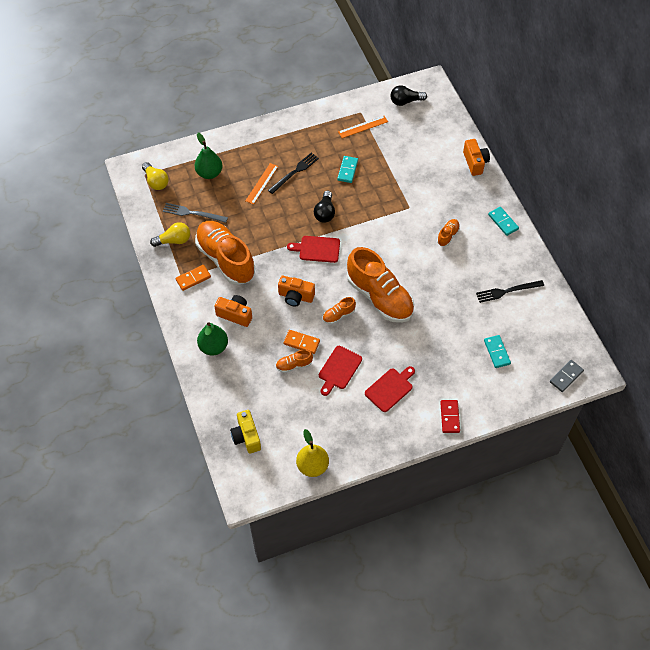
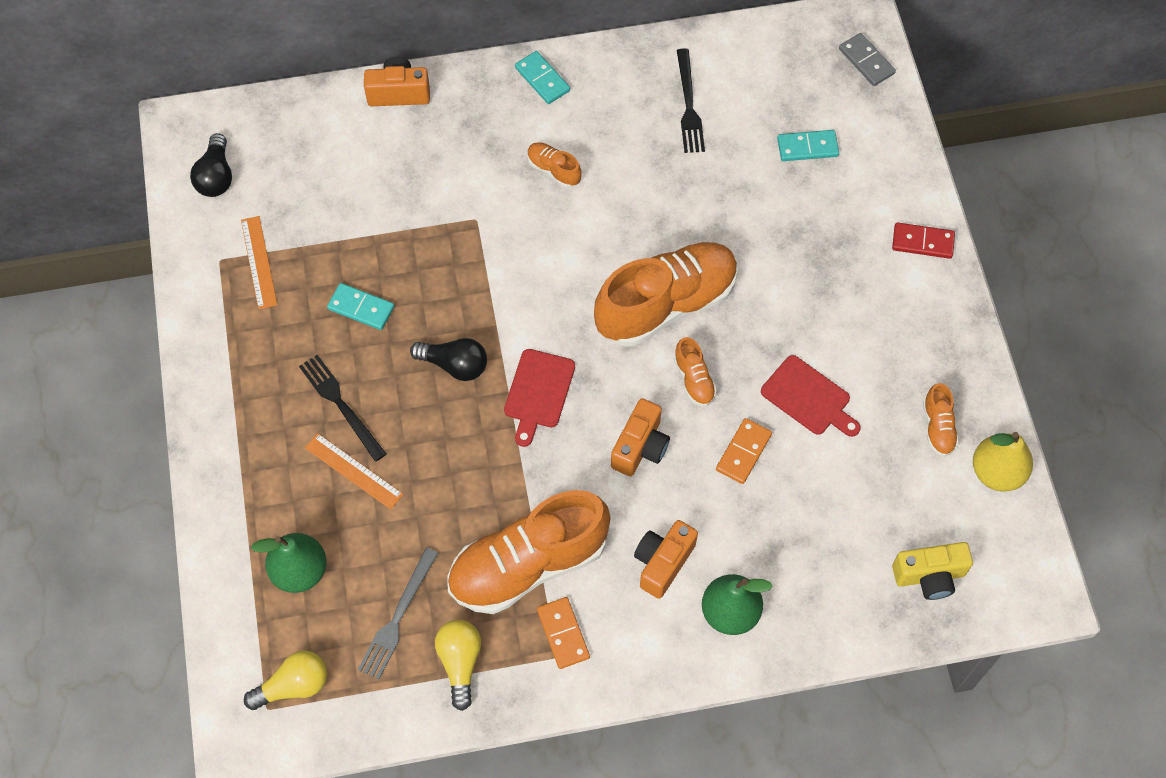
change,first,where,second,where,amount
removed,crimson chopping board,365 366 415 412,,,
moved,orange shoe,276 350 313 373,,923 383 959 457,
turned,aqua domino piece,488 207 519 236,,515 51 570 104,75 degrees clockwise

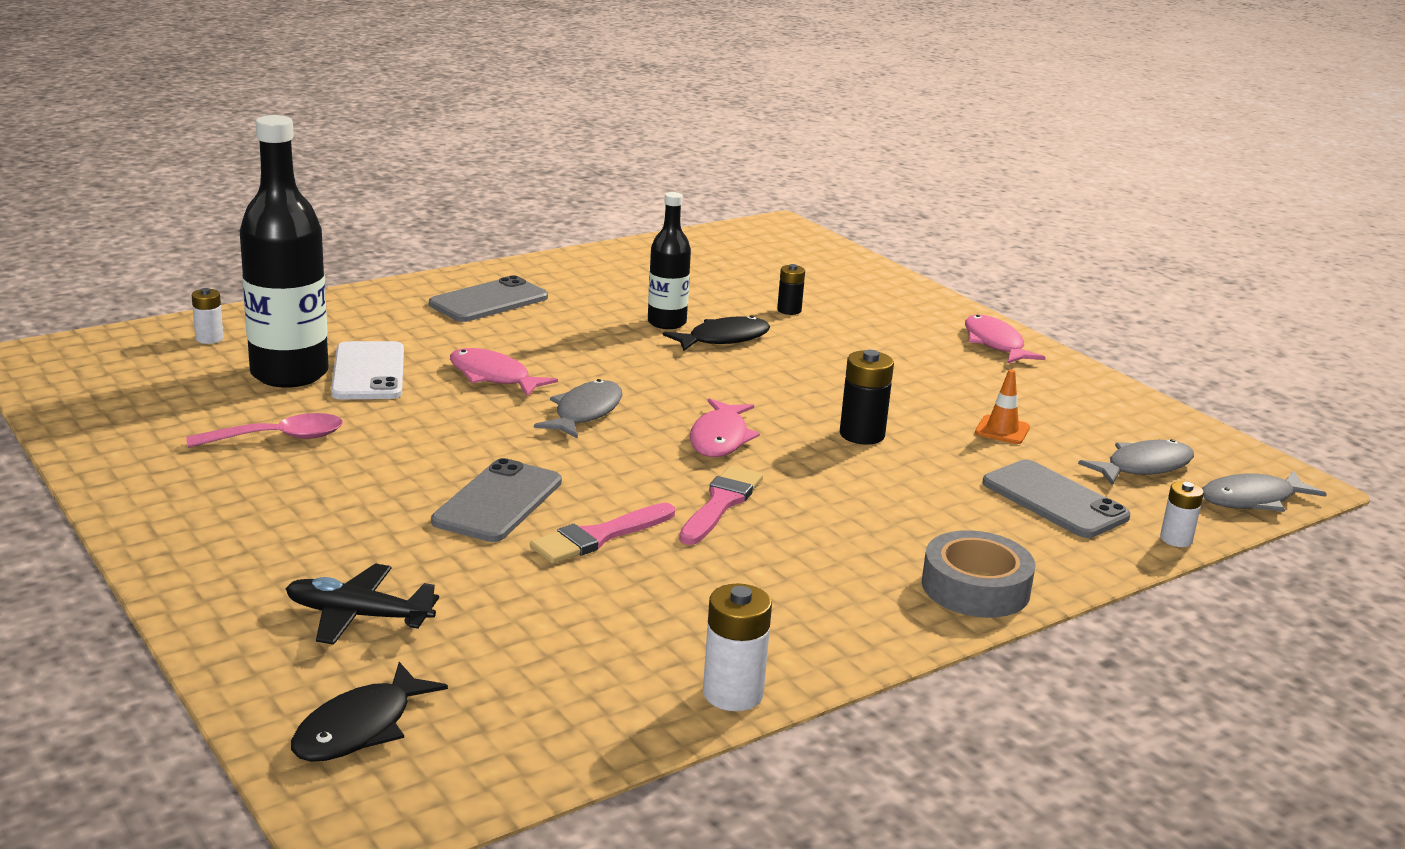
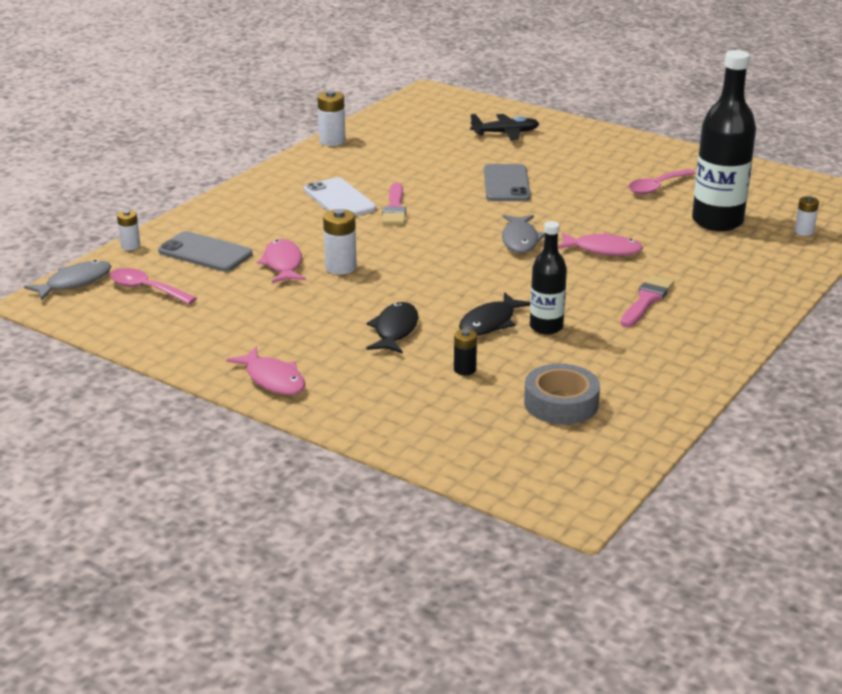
change,first,where,second,where,amount
removed,gray smartphone,429 275 548 322,,,
removed,orange safety cone,975 369 1030 444,,,
moved,jet-black toy fish,291 662 448 762,,366 302 418 354,
moved,white smartphone,331 341 404 399,,304 177 376 216,
moved,rose-pink paint brush,530 503 675 564,,621 275 674 327,
moved,rose-pink toy fish,690 398 760 457,,257 239 306 283,
moved,gray tape,922 530 1035 618,,524 364 600 424,
replaced,gray toy fish,1078 439 1194 485,rose-pink tablespoon,109 268 197 304,
recoloured,jet-black AA battery,840 350 894 445,white AA battery,323 209 357 274,

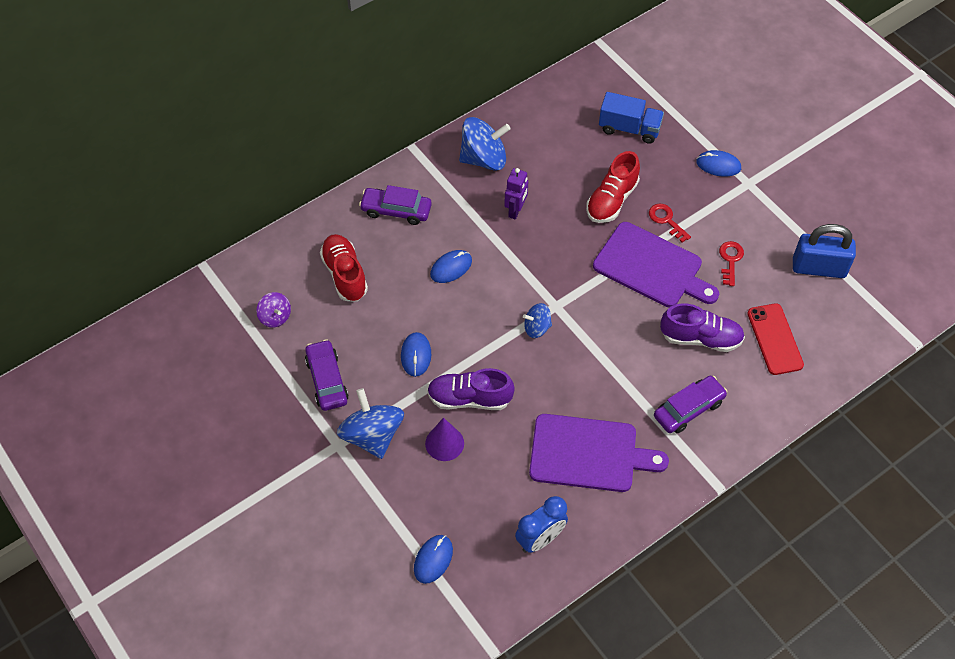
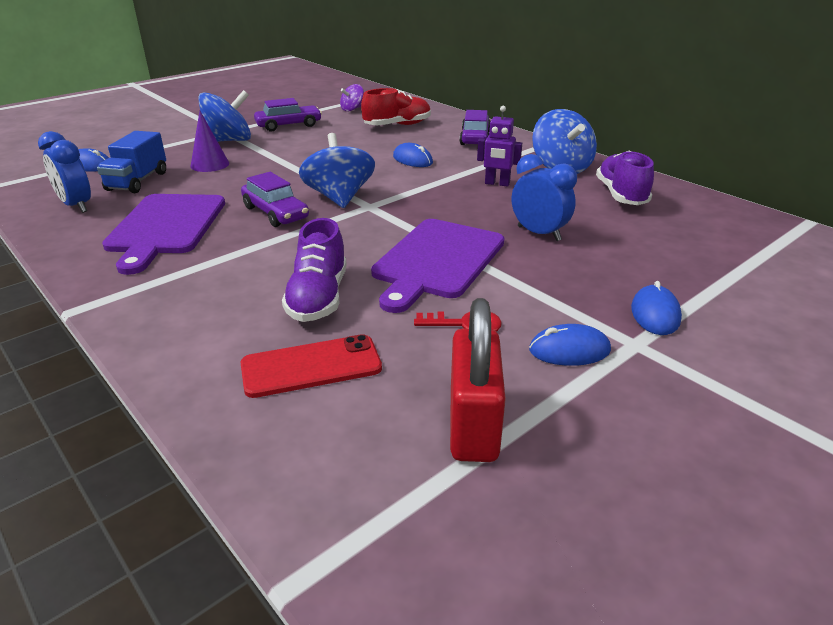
change,first,where,second,where,amount
removed,crimson key,649 204 691 243,,,
moved,cobalt mouse,401 332 431 377,,529 324 611 366,
moved,royal purple shoe,427 368 515 410,,596 151 654 205,
moved,cobalt toy truck,599 92 664 144,,97 131 166 193,
moved,royal purple automobile,654 376 728 433,,241 172 309 227,
replaced,crimson shoe,586 151 640 223,cobalt alarm clock,512 154 577 241,
recoloured,cobalt lock,793 224 856 278,crimson lock,450 298 506 462,
resized,cobalt toy top,523 303 552 338,,299 133 375 208,x1.84

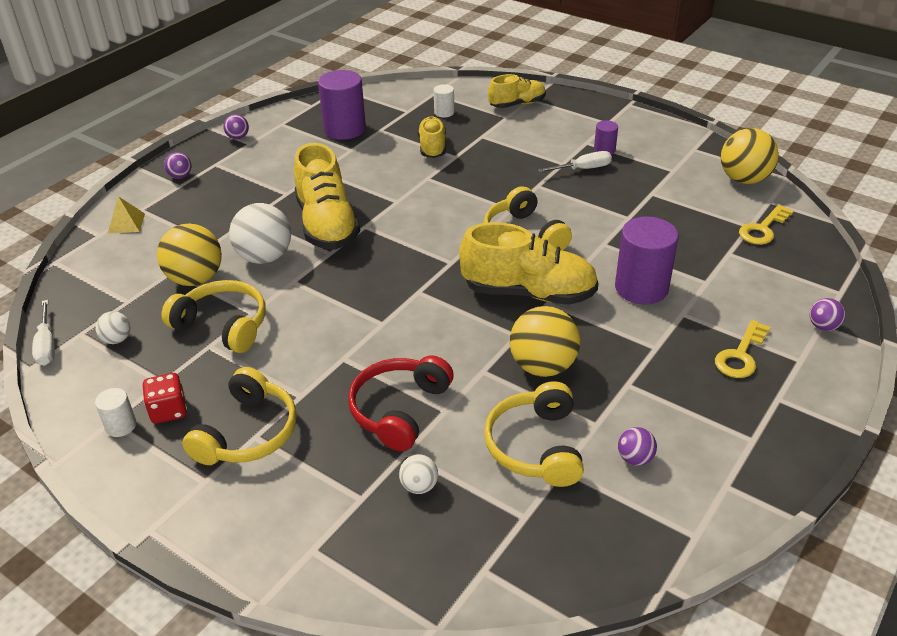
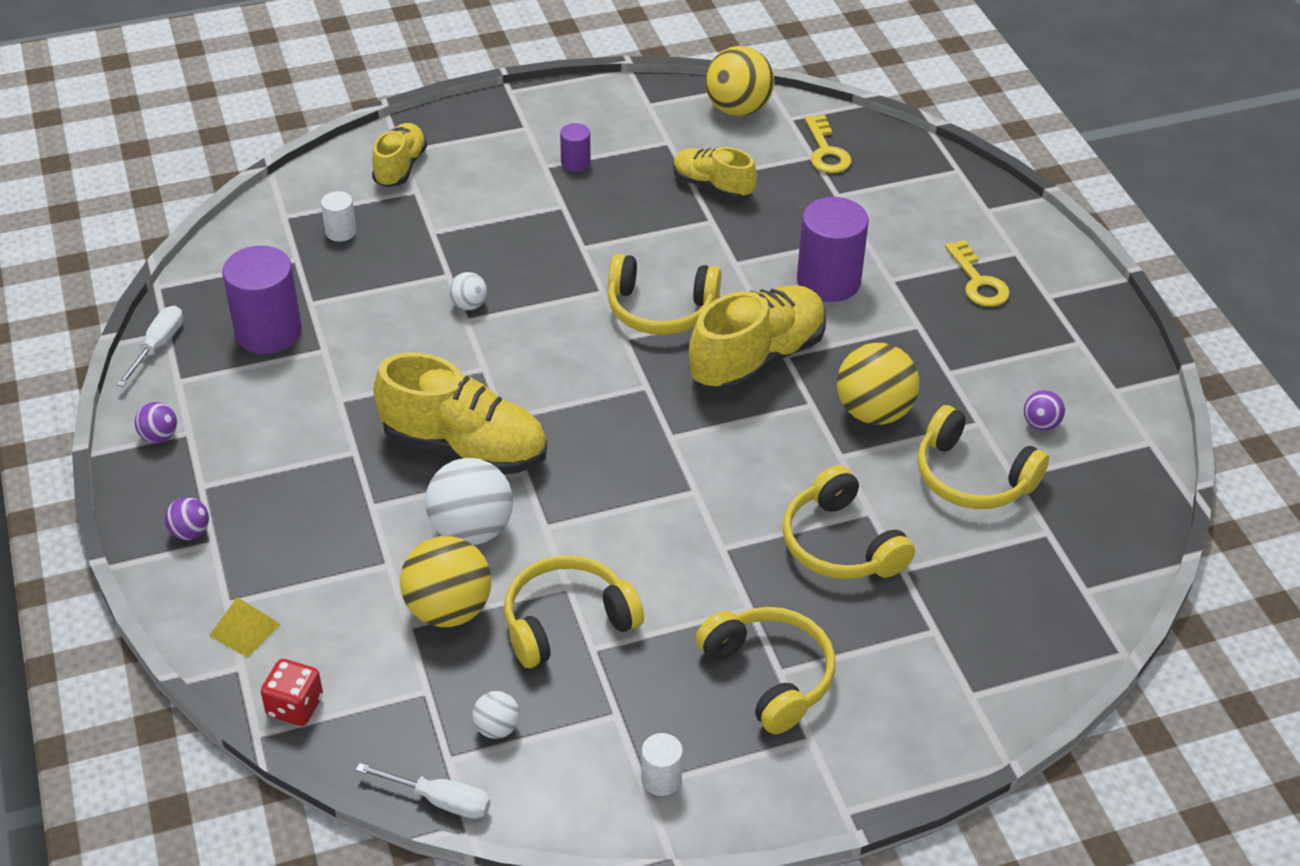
change,first,where,second,where,amount
removed,royal purple ball,810 298 845 331,,,
moved,crimson game die,143 373 187 424,,261 659 323 726,
moved,white ball,399 454 438 494,,449 272 487 310,
moved,yellow shoe,417 116 446 158,,673 147 757 200,
moved,white flat screwdriver,538 151 612 172,,116 306 183 387,
recoloured,crimson headphones,348 355 454 451,yellow headphones,782 465 915 579,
::::
_Work request_: Set down exactly and only the lines from the start of the entries above through the line containing "moved,orange shoe,276 350", both ends included, omitting the pictures.

_Output of the task_:
change,first,where,second,where,amount
removed,crimson chopping board,365 366 415 412,,,
moved,orange shoe,276 350 313 373,,923 383 959 457,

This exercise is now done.